━━━ Source records
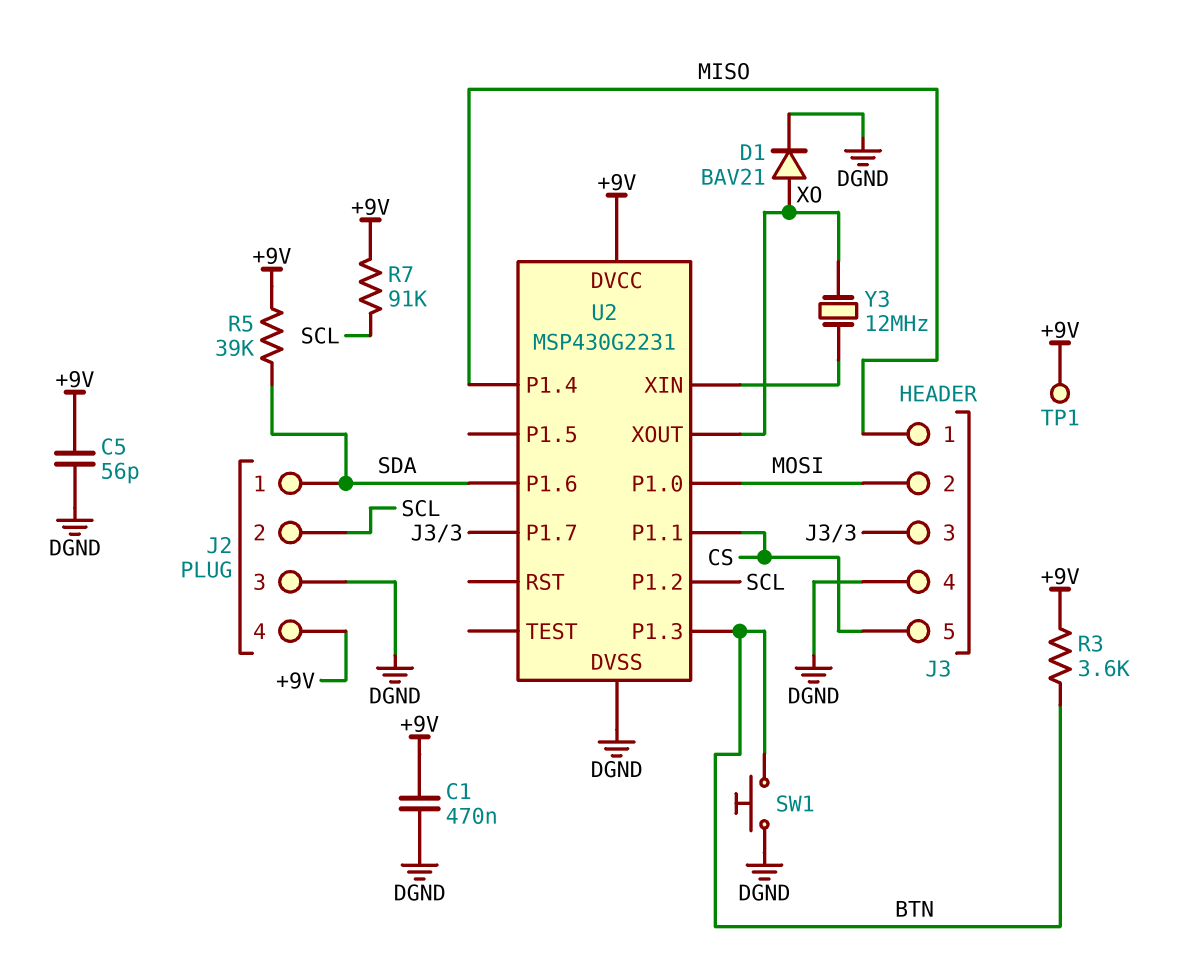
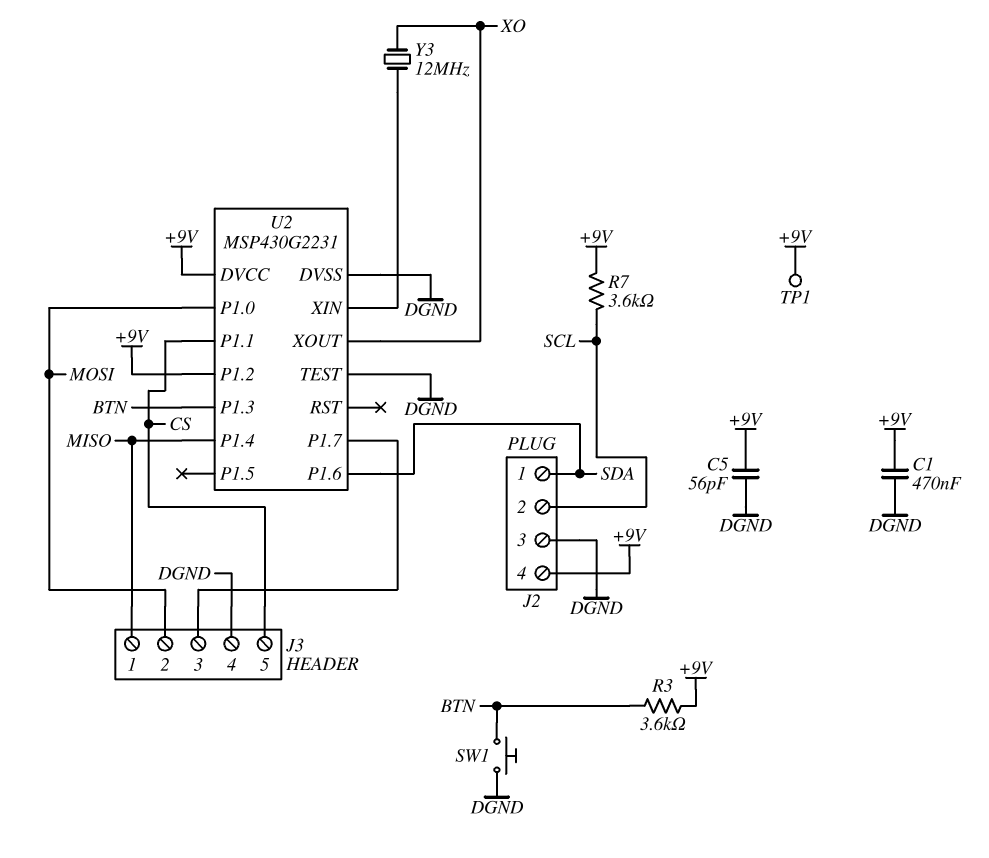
D1: diode BAV21 (A XO, K DGND) -> none
R5: 39k (+9V, SDA) -> none
R7: 91k (+9V, SCL) -> 3.6k (+9V, SCL)
U2 pin P1.2: SCL -> +9V
U2 pin TEST: none -> DGND

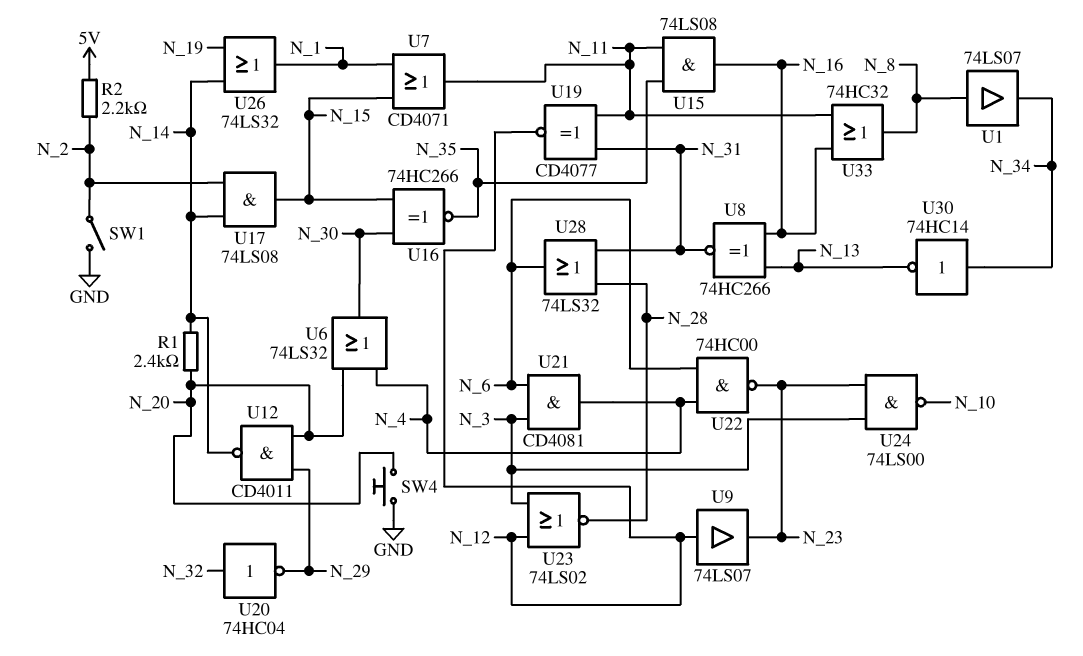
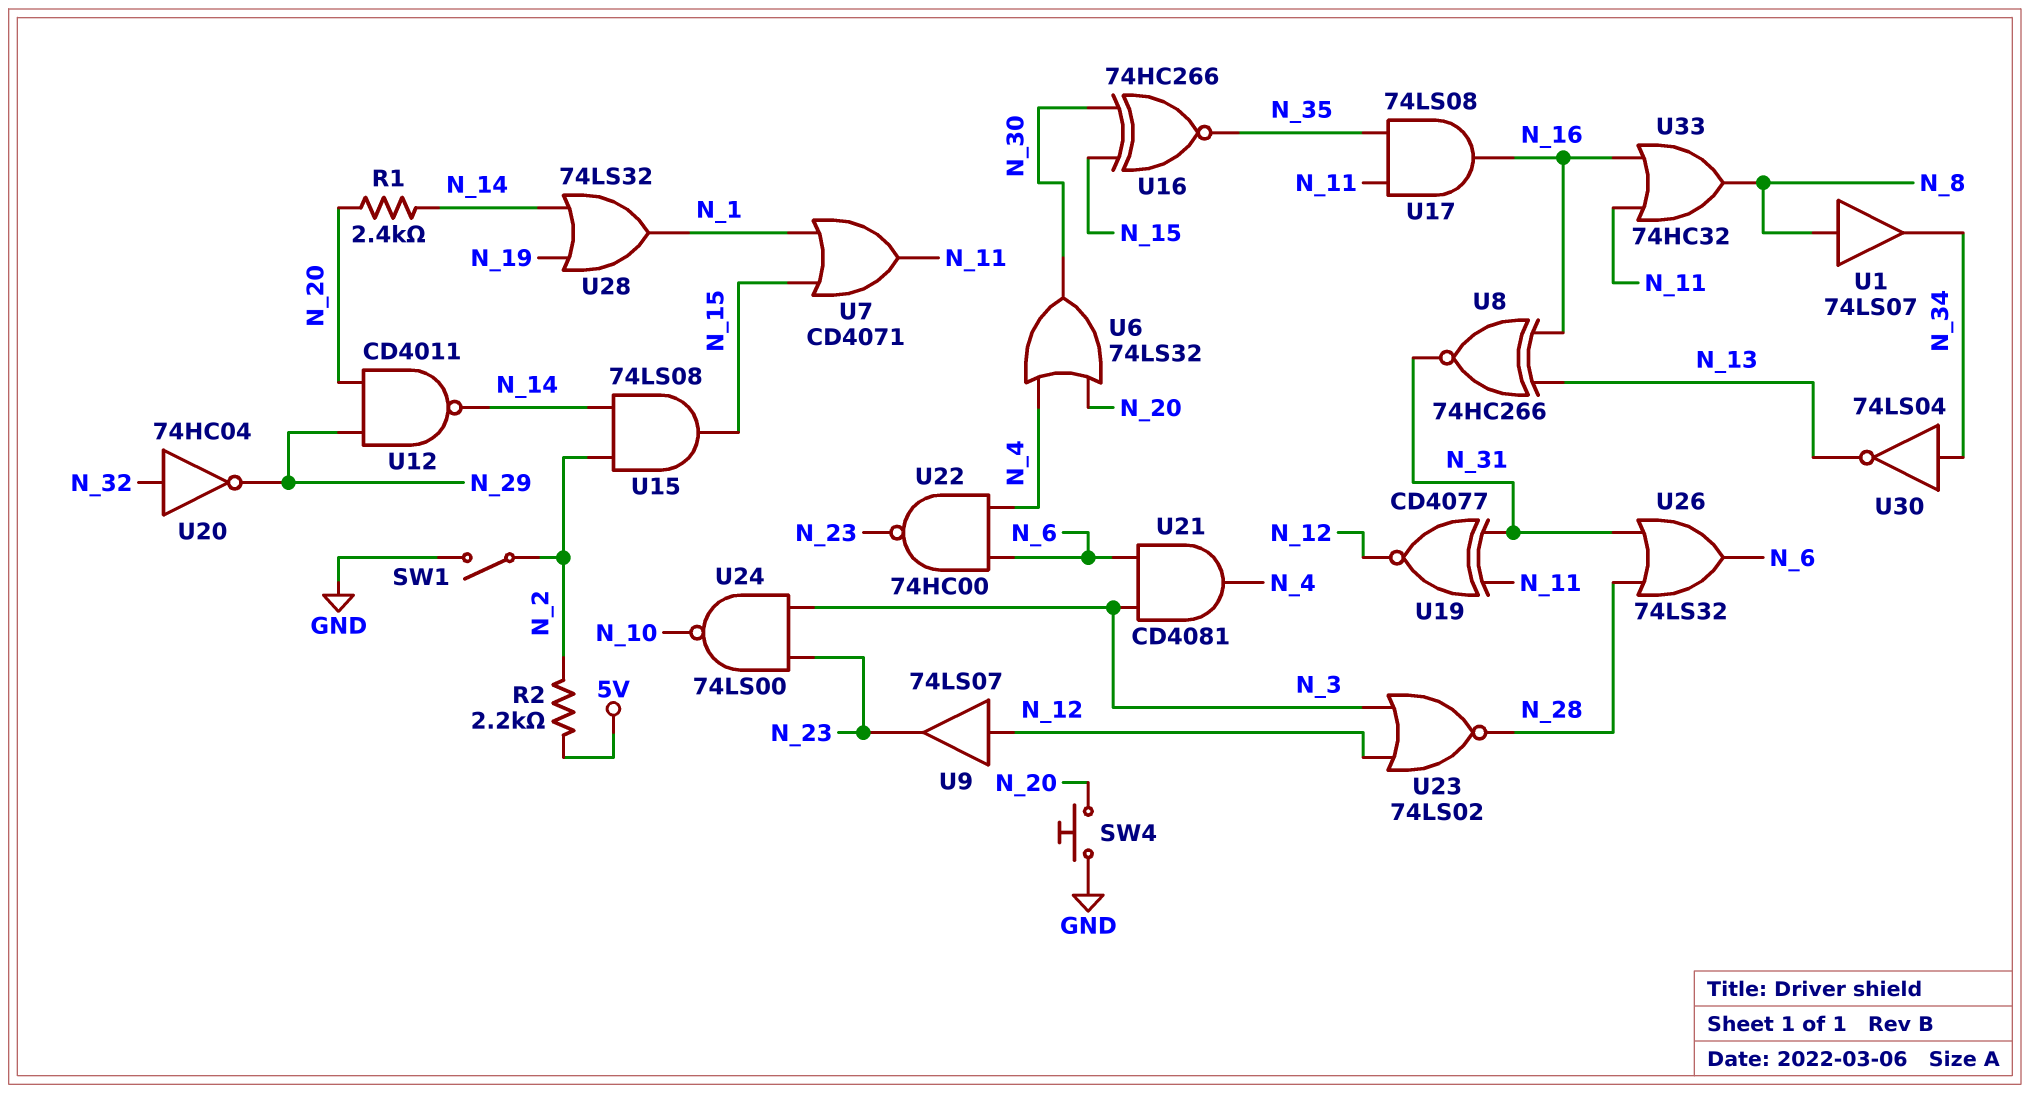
U15: AND 74LS08 (in N_11, in N_35, out N_16) -> AND 74LS08 (in N_2, in N_14, out N_15)
U17: AND 74LS08 (in N_2, in N_14, out N_15) -> AND 74LS08 (in N_11, in N_35, out N_16)
U26: OR 74LS32 (in N_14, in N_19, out N_1) -> OR 74LS32 (in N_28, in N_31, out N_6)
U28: OR 74LS32 (in N_28, in N_31, out N_6) -> OR 74LS32 (in N_14, in N_19, out N_1)
U30: NOT 74HC14 (in N_34, out N_13) -> NOT 74LS04 (in N_34, out N_13)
━━━━━━
▸ **Task objective**
Repeat, exactly and with no pictures, each line from the line that holds "U2 pin P1.2: SCL -> +9V" through the last line of the records above.

▸ **Worked solution**
U2 pin P1.2: SCL -> +9V
U2 pin TEST: none -> DGND

U15: AND 74LS08 (in N_11, in N_35, out N_16) -> AND 74LS08 (in N_2, in N_14, out N_15)
U17: AND 74LS08 (in N_2, in N_14, out N_15) -> AND 74LS08 (in N_11, in N_35, out N_16)
U26: OR 74LS32 (in N_14, in N_19, out N_1) -> OR 74LS32 (in N_28, in N_31, out N_6)
U28: OR 74LS32 (in N_28, in N_31, out N_6) -> OR 74LS32 (in N_14, in N_19, out N_1)
U30: NOT 74HC14 (in N_34, out N_13) -> NOT 74LS04 (in N_34, out N_13)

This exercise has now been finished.